**Dataset:**
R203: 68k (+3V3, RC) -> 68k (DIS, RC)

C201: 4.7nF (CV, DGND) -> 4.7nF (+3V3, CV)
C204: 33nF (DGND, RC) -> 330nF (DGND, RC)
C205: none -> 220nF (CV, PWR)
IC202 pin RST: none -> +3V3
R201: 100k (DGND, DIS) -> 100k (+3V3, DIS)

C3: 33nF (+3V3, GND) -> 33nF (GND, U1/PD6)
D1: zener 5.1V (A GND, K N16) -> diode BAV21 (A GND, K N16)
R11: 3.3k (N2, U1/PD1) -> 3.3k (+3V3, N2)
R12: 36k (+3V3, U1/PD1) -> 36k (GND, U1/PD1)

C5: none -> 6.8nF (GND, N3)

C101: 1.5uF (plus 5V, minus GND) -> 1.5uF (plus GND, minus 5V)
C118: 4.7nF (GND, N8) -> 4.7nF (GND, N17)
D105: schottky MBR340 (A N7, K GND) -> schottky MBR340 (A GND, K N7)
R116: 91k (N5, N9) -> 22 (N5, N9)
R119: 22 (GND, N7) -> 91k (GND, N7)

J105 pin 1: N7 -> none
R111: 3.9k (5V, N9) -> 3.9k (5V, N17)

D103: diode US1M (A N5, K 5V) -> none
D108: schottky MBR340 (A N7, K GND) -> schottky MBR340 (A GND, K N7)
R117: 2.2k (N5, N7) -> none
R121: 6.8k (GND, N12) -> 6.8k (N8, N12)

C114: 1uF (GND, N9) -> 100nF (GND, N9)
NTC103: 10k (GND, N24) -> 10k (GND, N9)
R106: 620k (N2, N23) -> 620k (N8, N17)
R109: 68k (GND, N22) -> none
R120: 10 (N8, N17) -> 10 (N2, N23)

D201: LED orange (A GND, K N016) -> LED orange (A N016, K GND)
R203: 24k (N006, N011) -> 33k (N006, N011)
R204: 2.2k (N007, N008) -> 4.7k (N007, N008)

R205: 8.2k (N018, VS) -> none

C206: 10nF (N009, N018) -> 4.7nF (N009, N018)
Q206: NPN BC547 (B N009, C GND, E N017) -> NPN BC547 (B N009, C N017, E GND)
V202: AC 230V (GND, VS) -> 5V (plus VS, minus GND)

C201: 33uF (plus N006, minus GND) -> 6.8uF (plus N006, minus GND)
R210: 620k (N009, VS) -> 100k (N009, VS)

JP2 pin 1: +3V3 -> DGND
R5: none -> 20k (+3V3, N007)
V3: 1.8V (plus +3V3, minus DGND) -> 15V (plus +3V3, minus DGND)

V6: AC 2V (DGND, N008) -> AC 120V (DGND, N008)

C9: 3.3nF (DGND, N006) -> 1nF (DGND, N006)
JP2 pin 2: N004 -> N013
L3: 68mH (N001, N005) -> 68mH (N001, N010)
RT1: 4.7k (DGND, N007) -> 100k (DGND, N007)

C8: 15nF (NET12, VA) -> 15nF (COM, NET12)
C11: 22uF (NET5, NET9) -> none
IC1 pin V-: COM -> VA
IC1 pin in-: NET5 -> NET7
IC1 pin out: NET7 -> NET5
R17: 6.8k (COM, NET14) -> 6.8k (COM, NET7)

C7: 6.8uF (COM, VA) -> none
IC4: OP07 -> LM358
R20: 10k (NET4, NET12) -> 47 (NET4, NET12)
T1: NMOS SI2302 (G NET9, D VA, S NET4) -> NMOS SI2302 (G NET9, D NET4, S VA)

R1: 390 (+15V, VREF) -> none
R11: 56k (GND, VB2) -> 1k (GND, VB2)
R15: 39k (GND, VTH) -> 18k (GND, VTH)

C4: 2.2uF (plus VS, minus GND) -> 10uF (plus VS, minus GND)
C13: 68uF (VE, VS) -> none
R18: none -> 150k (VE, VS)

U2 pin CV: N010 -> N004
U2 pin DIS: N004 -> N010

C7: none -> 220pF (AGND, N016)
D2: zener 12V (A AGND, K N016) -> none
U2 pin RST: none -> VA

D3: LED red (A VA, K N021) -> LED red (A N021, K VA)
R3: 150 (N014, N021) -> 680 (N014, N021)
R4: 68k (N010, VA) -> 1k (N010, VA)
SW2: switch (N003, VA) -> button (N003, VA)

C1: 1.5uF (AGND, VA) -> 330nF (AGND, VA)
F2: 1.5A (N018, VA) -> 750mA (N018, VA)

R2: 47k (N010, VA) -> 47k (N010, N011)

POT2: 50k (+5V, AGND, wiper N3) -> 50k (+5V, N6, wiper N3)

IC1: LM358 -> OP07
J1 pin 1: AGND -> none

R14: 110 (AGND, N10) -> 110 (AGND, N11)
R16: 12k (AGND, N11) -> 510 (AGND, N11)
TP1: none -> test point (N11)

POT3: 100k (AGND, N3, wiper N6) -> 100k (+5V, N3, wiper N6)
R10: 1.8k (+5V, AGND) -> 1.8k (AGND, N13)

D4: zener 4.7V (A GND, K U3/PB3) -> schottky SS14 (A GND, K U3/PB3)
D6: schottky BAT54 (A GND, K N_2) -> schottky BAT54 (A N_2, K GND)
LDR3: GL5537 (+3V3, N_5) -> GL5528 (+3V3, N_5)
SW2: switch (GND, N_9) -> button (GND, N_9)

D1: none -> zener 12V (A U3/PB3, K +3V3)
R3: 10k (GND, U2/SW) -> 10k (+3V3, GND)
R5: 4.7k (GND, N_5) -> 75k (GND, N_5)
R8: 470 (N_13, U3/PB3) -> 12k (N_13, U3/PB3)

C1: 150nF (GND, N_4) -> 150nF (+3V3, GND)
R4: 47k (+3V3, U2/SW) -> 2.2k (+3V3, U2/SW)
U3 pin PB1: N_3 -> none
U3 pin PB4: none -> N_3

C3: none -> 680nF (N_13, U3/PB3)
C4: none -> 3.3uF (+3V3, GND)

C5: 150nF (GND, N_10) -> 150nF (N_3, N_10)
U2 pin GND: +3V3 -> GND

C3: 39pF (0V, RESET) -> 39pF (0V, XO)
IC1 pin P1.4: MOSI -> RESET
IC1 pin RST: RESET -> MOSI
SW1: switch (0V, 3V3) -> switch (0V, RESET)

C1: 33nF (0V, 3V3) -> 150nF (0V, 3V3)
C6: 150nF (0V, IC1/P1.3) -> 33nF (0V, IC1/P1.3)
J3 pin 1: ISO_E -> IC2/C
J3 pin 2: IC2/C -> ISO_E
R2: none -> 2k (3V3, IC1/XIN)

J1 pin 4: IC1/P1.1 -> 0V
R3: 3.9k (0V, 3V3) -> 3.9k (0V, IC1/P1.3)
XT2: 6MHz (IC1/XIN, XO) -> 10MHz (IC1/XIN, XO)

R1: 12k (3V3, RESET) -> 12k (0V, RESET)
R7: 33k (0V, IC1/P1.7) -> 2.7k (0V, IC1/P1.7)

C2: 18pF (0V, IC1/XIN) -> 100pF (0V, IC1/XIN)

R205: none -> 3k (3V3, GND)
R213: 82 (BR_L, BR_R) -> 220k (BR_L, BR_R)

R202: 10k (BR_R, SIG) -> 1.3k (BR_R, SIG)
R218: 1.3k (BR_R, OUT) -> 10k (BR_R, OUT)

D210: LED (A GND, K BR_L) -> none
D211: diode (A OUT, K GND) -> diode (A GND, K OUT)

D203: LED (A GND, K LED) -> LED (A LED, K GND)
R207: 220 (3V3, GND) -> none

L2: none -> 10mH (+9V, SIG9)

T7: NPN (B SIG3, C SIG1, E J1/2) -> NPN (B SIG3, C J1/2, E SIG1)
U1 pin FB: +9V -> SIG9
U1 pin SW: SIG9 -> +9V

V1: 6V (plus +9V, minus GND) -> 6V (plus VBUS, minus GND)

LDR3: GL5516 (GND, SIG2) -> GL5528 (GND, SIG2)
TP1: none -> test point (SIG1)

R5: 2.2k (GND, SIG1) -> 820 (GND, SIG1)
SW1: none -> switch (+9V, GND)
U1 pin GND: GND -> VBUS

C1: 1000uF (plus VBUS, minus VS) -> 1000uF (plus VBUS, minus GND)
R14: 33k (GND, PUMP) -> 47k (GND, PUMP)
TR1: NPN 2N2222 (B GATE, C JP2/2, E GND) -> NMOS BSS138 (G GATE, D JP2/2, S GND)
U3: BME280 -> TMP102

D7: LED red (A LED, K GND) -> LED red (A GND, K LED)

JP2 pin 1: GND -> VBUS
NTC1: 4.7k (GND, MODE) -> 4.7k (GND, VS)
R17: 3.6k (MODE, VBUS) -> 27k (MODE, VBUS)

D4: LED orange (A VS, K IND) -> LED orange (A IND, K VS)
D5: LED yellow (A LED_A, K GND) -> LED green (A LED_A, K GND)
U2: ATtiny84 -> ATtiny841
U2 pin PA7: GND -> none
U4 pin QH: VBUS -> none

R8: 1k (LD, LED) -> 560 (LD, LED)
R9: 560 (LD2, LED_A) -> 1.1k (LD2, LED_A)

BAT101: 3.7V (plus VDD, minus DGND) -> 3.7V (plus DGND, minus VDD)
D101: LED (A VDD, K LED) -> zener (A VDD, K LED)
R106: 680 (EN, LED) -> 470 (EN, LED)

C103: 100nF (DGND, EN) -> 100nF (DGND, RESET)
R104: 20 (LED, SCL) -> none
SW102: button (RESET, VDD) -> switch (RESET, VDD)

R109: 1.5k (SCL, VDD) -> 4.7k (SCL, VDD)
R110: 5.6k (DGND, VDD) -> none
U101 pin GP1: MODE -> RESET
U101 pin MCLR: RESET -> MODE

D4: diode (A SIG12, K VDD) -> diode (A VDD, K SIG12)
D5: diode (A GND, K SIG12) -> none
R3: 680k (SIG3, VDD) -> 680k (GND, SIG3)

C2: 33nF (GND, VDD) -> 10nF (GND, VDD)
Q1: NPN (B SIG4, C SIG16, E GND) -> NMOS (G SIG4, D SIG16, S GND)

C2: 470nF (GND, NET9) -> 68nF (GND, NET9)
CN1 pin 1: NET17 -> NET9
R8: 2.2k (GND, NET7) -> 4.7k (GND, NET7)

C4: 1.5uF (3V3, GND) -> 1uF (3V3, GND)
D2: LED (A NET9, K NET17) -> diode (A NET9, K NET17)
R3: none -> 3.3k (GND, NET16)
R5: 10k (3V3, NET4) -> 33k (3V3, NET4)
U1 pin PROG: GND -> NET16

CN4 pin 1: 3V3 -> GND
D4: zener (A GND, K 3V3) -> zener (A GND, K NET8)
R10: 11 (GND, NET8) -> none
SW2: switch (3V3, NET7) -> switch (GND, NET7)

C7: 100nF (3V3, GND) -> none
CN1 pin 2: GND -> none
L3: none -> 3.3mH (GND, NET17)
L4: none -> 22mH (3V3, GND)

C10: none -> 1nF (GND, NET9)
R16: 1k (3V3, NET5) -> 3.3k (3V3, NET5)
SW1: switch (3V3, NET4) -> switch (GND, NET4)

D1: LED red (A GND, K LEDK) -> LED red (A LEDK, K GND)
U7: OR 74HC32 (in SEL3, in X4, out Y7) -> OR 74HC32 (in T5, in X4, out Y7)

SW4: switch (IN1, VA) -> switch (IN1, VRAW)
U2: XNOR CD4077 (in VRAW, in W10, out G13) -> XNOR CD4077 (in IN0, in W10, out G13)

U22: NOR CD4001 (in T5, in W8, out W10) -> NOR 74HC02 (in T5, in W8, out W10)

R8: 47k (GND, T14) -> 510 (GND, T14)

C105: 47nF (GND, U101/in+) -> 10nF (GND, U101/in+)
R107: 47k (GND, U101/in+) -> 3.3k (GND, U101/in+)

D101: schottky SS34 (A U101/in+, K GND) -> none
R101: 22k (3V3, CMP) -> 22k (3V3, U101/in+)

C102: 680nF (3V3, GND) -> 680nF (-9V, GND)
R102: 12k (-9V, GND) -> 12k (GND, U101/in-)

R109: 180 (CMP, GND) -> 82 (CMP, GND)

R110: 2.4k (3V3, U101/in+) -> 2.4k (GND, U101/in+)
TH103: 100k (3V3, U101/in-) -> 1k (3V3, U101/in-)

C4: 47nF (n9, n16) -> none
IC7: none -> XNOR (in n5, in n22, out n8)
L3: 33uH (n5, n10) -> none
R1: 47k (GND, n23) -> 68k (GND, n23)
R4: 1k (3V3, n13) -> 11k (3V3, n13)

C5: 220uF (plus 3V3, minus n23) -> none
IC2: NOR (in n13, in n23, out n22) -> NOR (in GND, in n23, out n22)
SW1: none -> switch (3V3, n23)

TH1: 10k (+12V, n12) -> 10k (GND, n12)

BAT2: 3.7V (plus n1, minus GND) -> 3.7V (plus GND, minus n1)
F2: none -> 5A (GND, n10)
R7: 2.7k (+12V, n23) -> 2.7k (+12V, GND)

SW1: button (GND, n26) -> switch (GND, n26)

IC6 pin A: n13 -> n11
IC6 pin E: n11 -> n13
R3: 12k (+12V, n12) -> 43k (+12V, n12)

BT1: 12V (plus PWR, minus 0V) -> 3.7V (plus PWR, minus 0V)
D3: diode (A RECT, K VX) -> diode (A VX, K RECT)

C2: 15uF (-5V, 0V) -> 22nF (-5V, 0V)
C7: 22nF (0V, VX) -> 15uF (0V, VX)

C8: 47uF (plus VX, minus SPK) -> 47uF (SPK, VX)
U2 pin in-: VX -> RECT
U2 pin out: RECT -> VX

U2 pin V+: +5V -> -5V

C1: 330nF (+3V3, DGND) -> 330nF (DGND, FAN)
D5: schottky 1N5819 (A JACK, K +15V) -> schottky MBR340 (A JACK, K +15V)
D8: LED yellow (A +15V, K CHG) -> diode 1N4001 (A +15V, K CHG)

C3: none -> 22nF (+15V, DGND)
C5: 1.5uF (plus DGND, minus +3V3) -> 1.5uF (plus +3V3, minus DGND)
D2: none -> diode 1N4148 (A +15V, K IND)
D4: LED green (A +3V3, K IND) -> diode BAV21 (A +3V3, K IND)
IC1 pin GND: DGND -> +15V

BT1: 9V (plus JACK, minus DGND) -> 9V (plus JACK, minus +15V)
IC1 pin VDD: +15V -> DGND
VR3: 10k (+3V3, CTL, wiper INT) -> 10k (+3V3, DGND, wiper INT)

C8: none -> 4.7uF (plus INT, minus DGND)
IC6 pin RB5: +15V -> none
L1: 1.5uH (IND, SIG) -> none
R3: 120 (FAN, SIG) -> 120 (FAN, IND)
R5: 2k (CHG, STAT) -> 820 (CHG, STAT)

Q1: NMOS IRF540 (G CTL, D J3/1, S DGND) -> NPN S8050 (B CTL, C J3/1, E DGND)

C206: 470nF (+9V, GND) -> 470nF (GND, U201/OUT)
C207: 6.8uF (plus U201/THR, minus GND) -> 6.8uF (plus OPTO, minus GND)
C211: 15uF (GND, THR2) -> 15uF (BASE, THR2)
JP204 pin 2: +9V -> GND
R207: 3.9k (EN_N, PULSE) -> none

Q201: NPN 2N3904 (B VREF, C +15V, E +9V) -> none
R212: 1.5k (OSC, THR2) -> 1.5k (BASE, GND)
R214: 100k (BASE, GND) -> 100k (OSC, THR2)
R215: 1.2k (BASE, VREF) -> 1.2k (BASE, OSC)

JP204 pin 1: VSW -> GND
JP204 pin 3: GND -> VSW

**Exercise brief:**
Find how many lines in the material above contain "yellow", and answer with that number only.

**Response:**
2